-------- Data provided
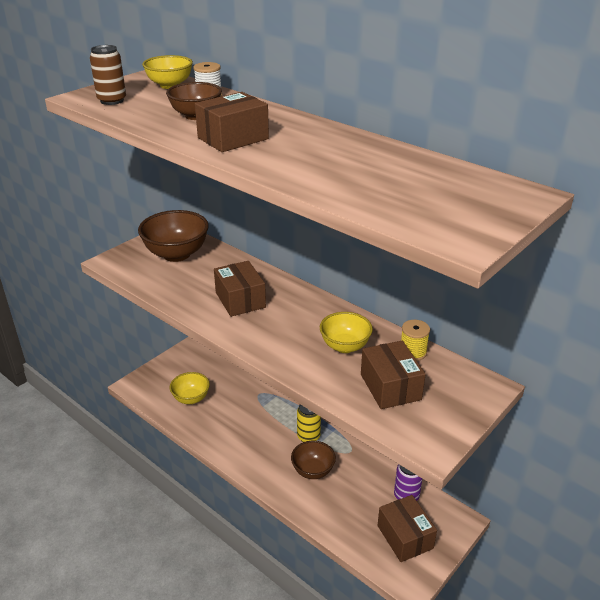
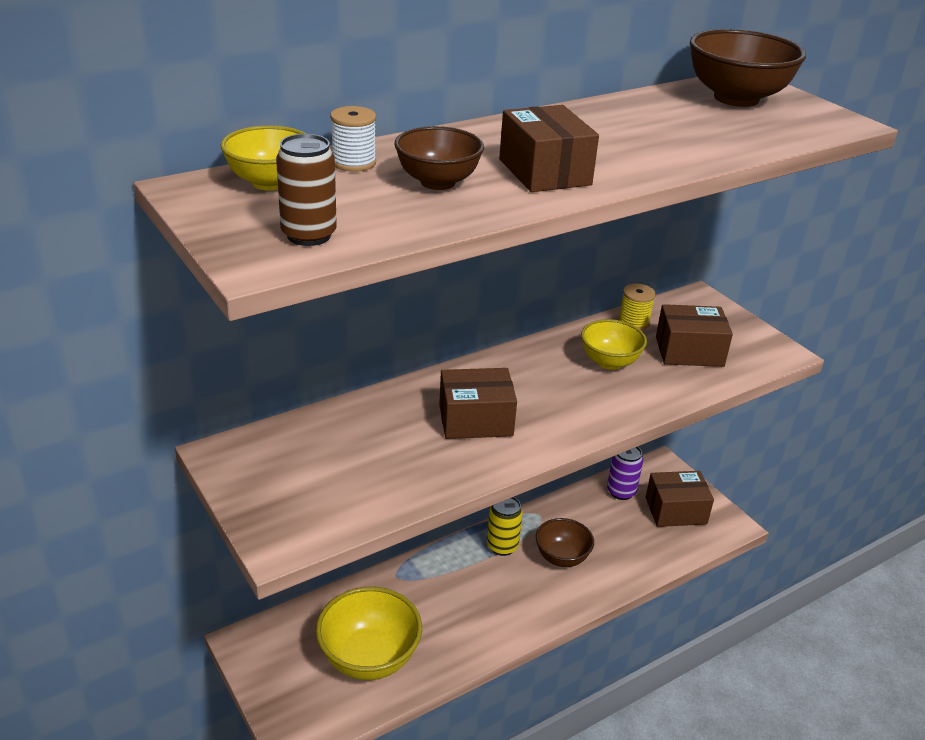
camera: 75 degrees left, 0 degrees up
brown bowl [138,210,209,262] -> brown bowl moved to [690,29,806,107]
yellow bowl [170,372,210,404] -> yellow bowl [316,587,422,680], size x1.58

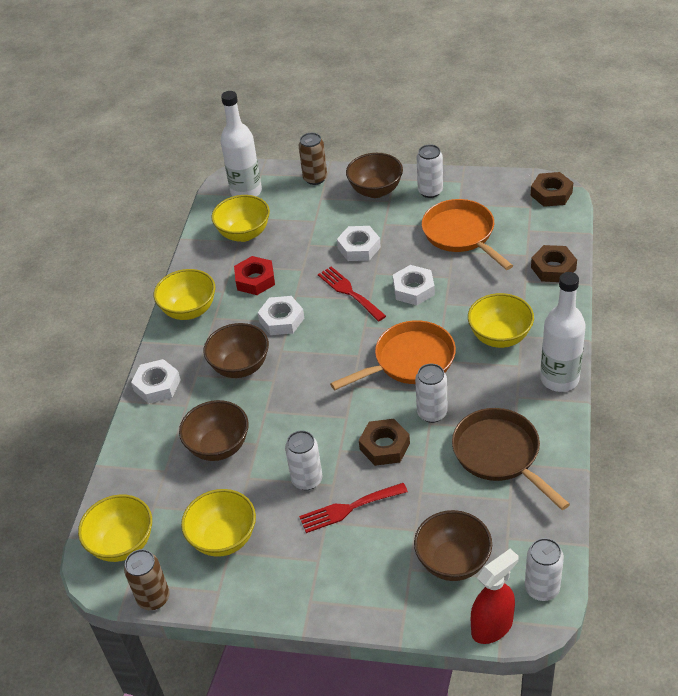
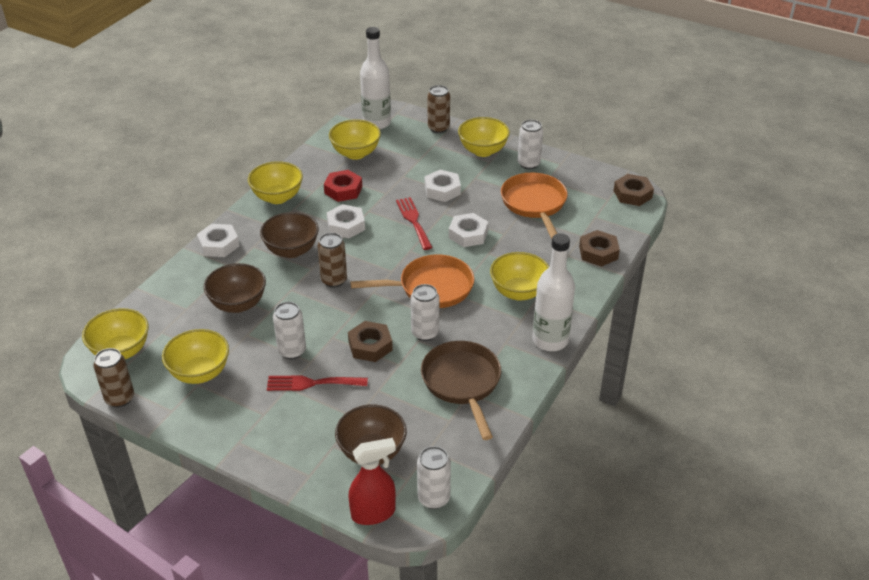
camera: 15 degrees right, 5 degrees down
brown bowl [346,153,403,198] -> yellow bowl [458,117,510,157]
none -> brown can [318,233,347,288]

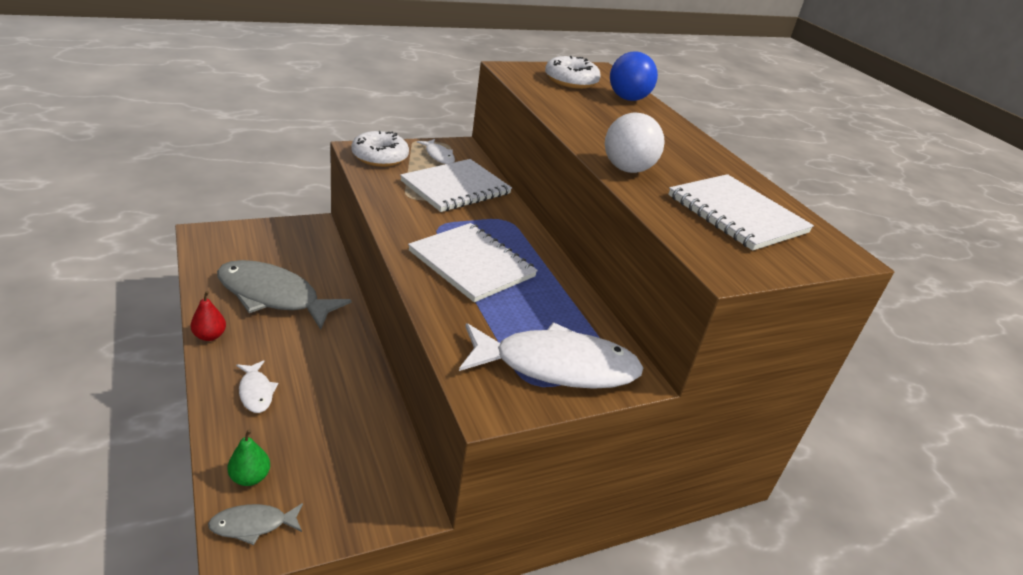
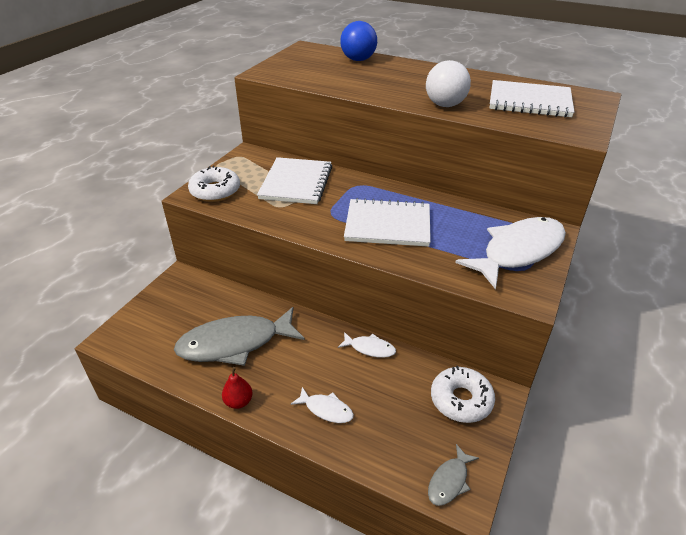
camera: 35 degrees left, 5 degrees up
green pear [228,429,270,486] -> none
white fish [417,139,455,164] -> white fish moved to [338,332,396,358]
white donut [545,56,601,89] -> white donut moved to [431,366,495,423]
----------------
**Exercise instructions:**
Which lines above include the word "camera"? Show each one.

**Solution:**
camera: 75 degrees left, 0 degrees up
camera: 15 degrees right, 5 degrees down
camera: 35 degrees left, 5 degrees up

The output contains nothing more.